#### Data
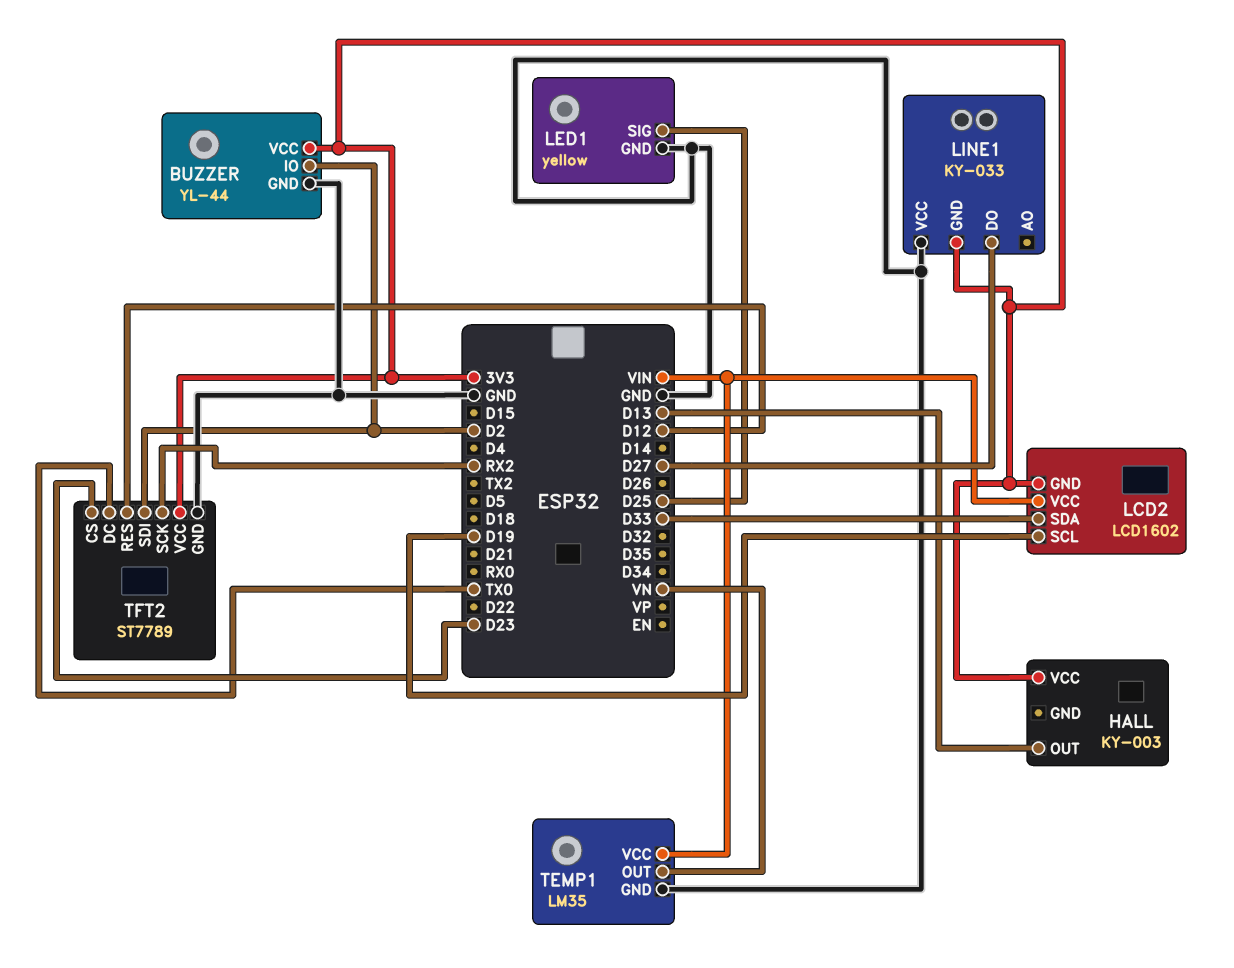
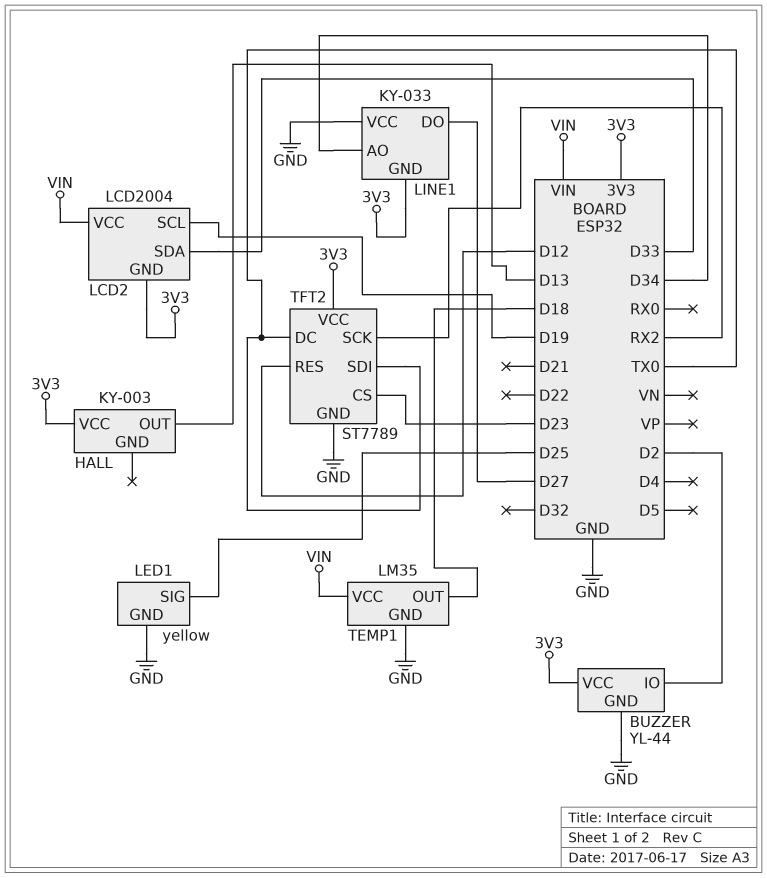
LCD2: LCD1602 -> LCD2004
LINE1 pin AO: none -> D34
TEMP1 pin OUT: VN -> D18
TFT2 pin SDI: D2 -> TX0

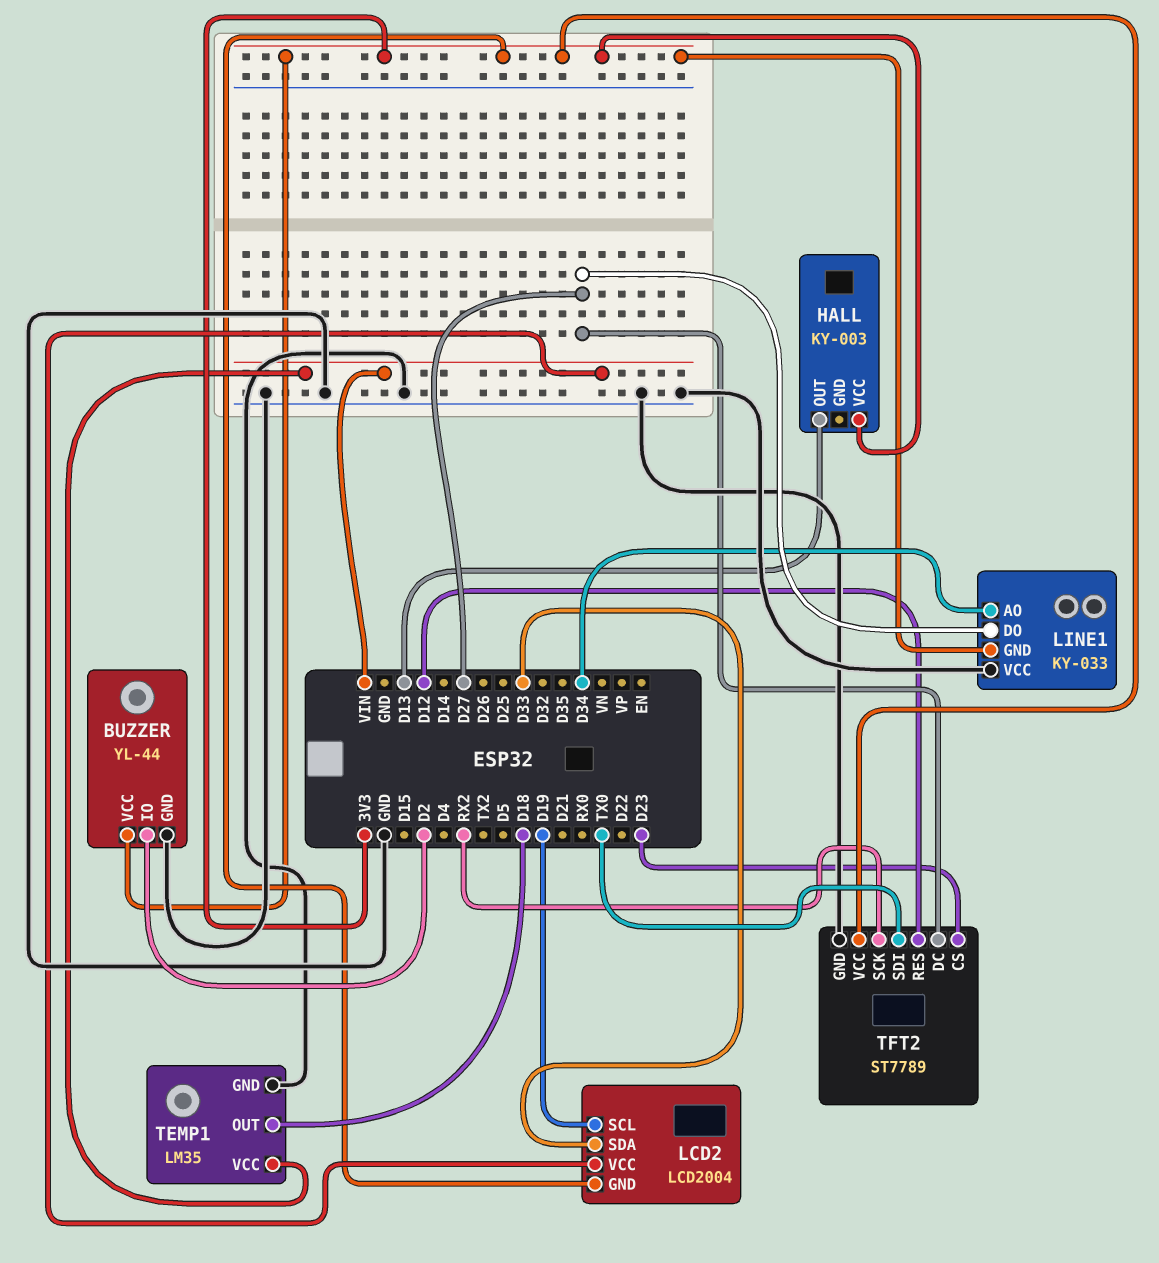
LED1: yellow -> none
LED1 pin GND: GND -> none
LED1 pin SIG: D25 -> none
TFT2 pin DC: TX0 -> D27

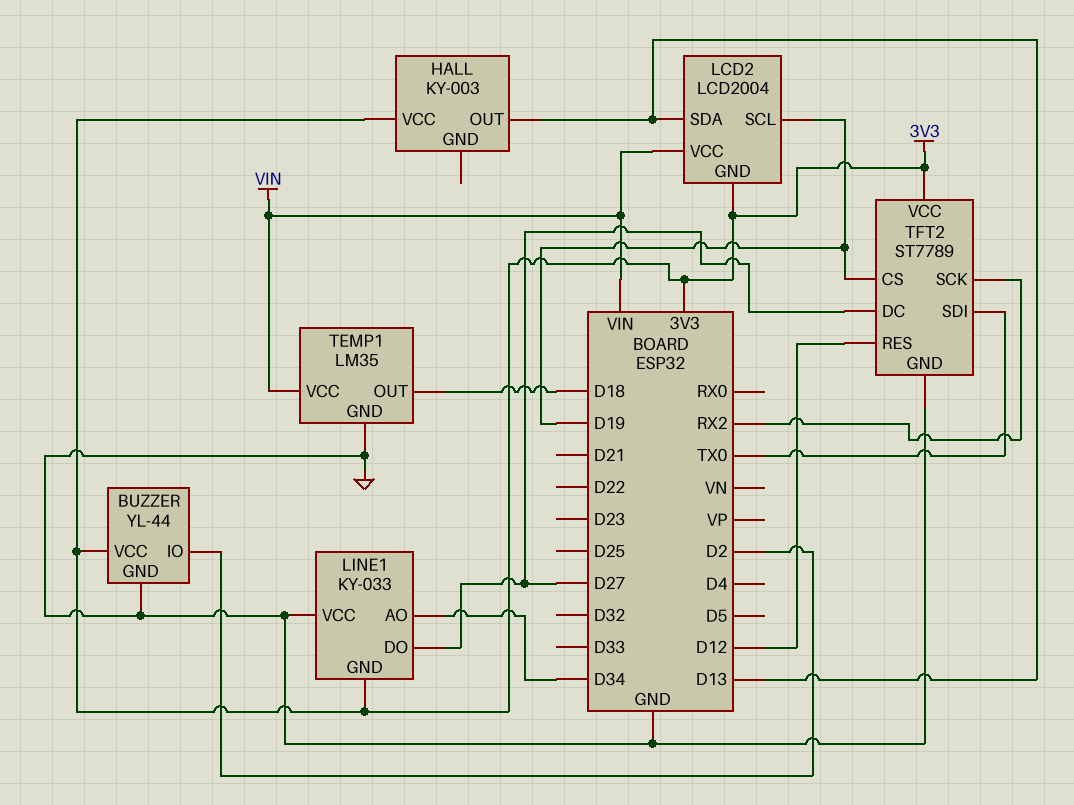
LCD2 pin SDA: D33 -> D13
TFT2 pin CS: D23 -> D19

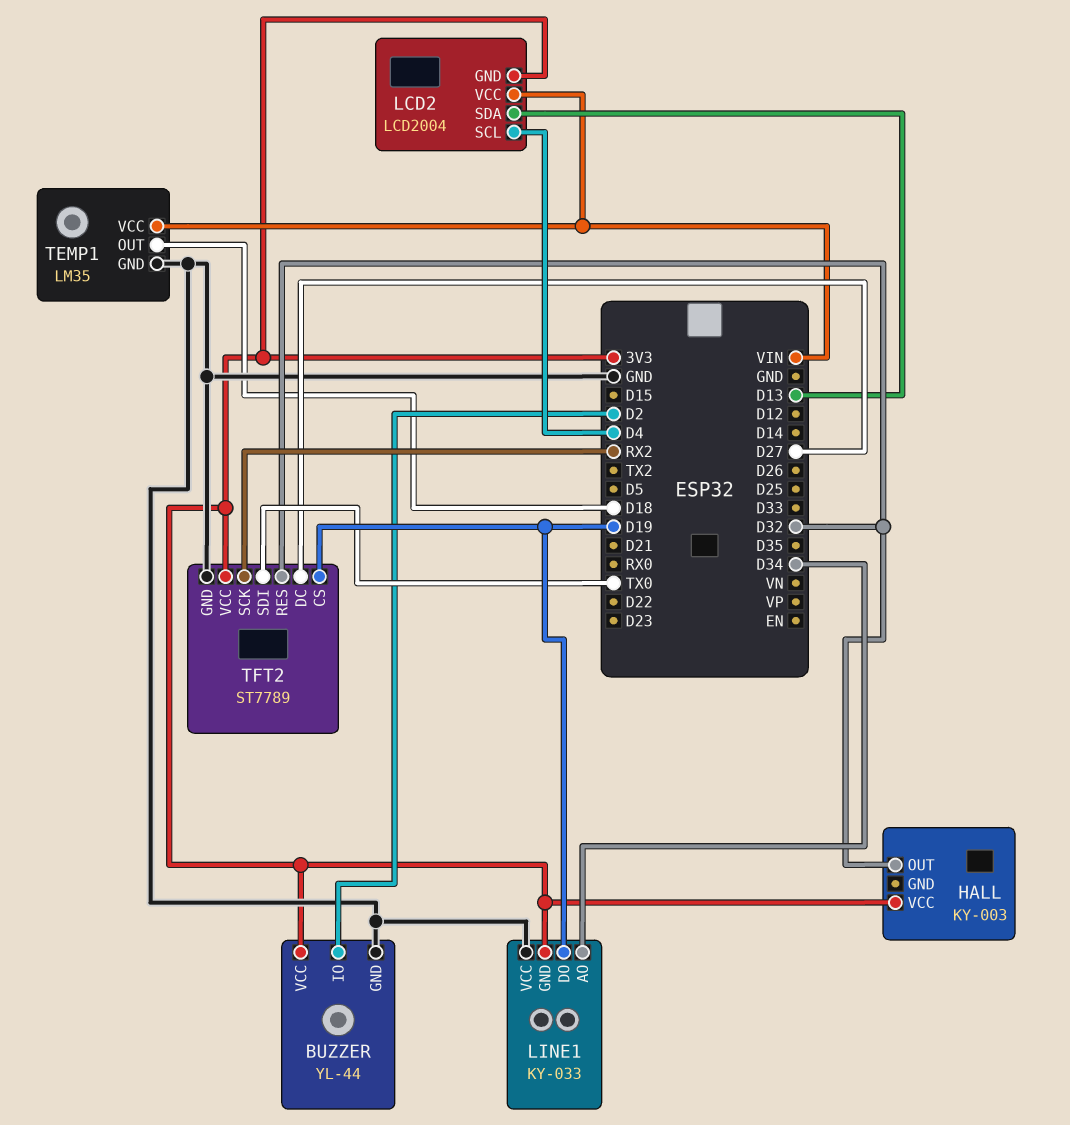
HALL pin OUT: D13 -> D32
LCD2 pin SCL: D19 -> D4
LINE1 pin DO: D27 -> D19
TFT2 pin RES: D12 -> D32

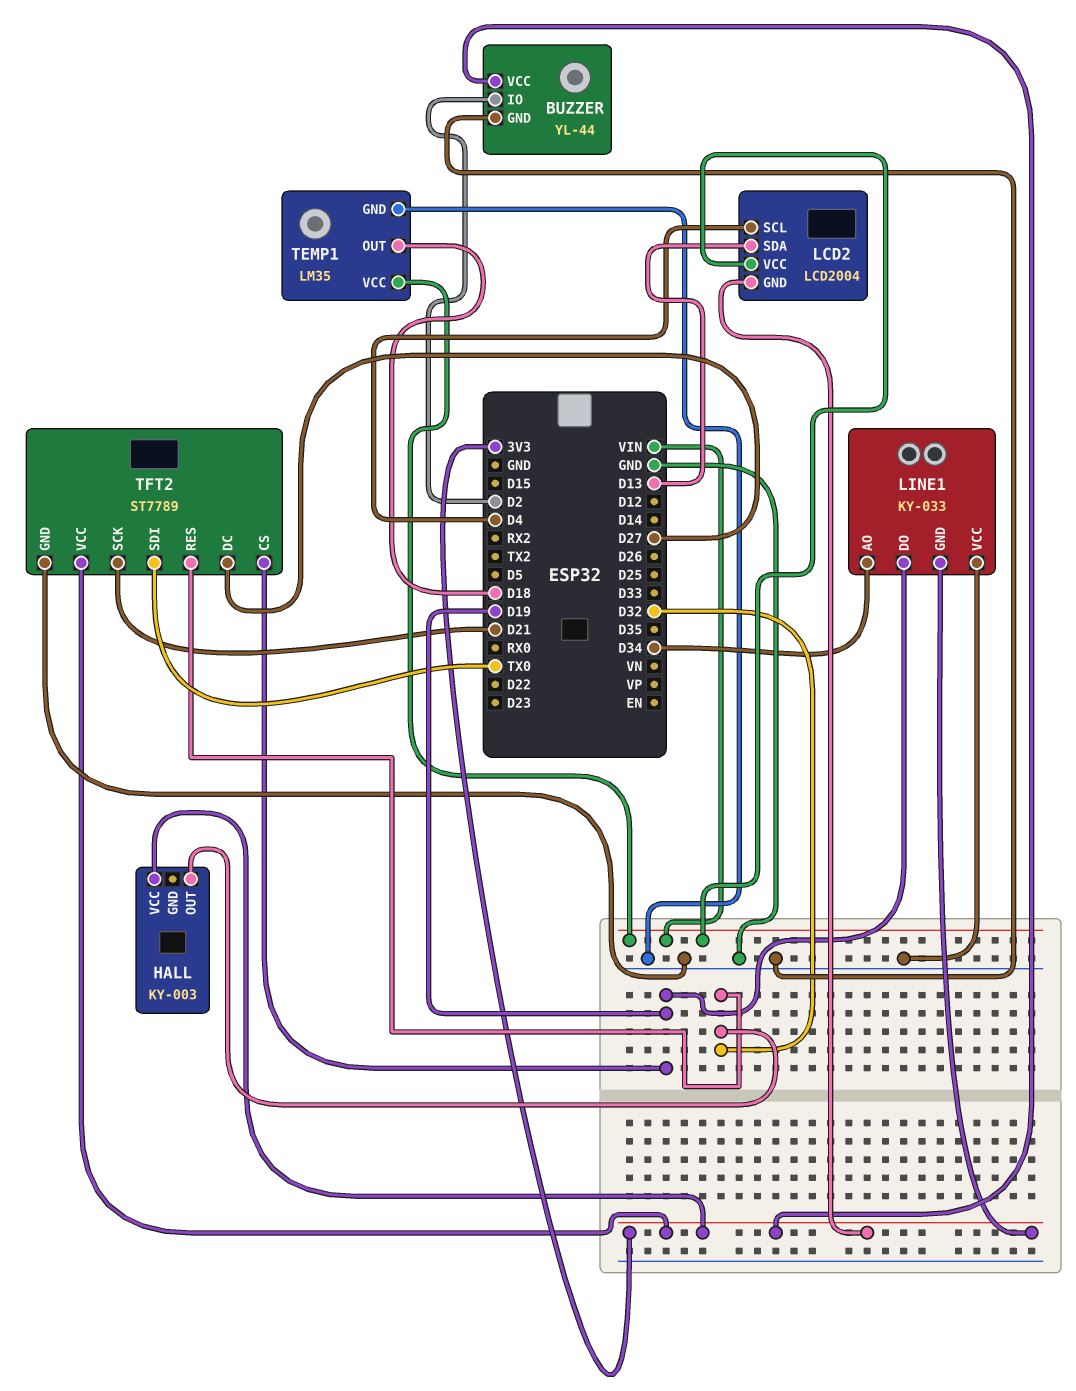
TFT2 pin SCK: RX2 -> D21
########
§ Requirement:
The records need to be restated word for word, minus any images.

§ Response:
LCD2: LCD1602 -> LCD2004
LINE1 pin AO: none -> D34
TEMP1 pin OUT: VN -> D18
TFT2 pin SDI: D2 -> TX0

LED1: yellow -> none
LED1 pin GND: GND -> none
LED1 pin SIG: D25 -> none
TFT2 pin DC: TX0 -> D27

LCD2 pin SDA: D33 -> D13
TFT2 pin CS: D23 -> D19

HALL pin OUT: D13 -> D32
LCD2 pin SCL: D19 -> D4
LINE1 pin DO: D27 -> D19
TFT2 pin RES: D12 -> D32

TFT2 pin SCK: RX2 -> D21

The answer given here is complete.